§ ACTIVITY
Your answer must be an exact transcription of the lines from the line with "BUTTON3 pin SIG: RX -> A2" through the final line of the data.

§ Image comparison data
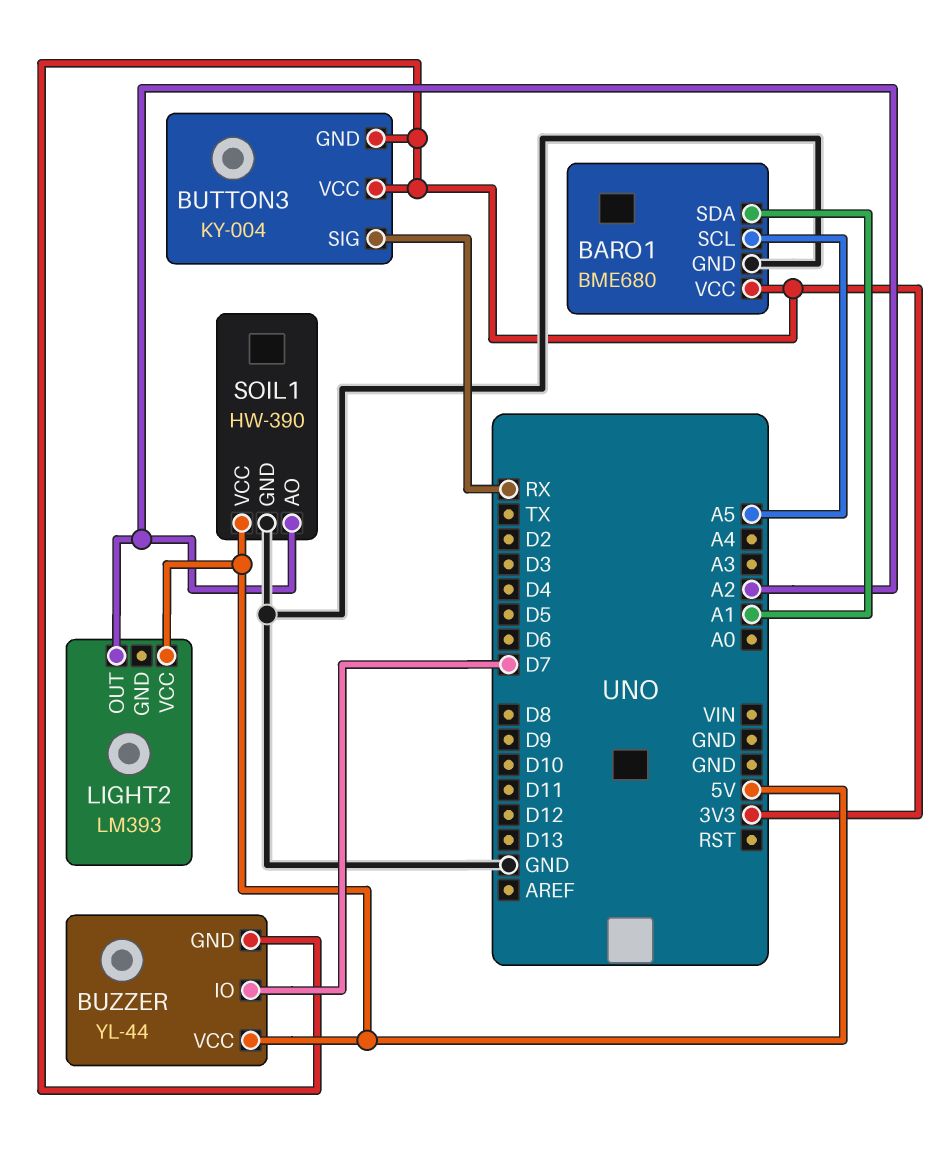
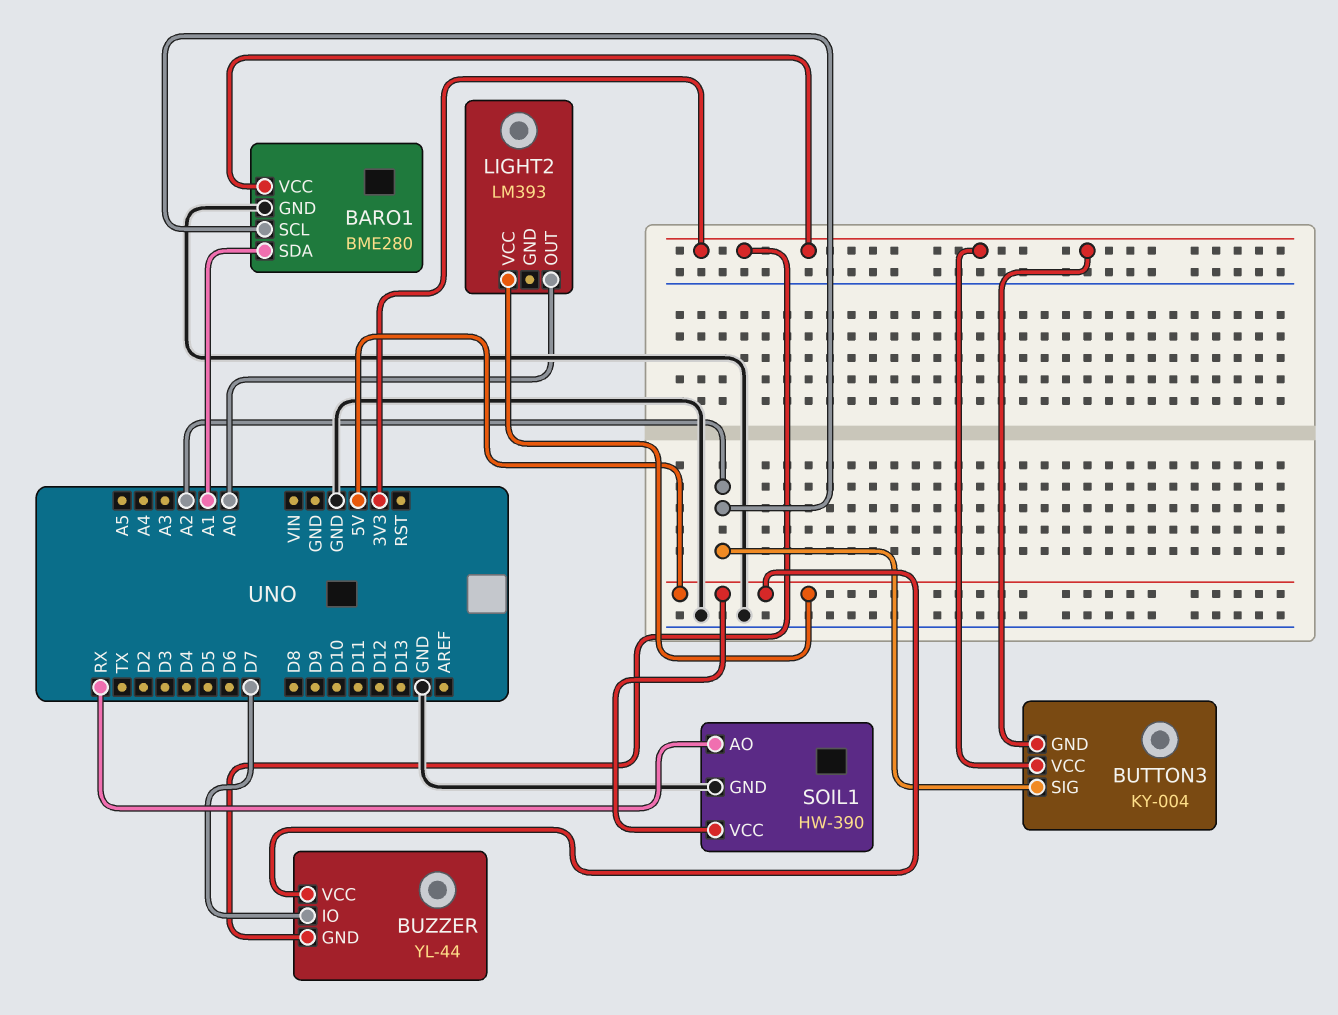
BARO1: BME680 -> BME280
BARO1 pin SCL: A5 -> A2
BUTTON3 pin SIG: RX -> A2
LIGHT2 pin OUT: A2 -> A0
SOIL1 pin AO: A2 -> RX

§ SOLVED PROBLEM
BUTTON3 pin SIG: RX -> A2
LIGHT2 pin OUT: A2 -> A0
SOIL1 pin AO: A2 -> RX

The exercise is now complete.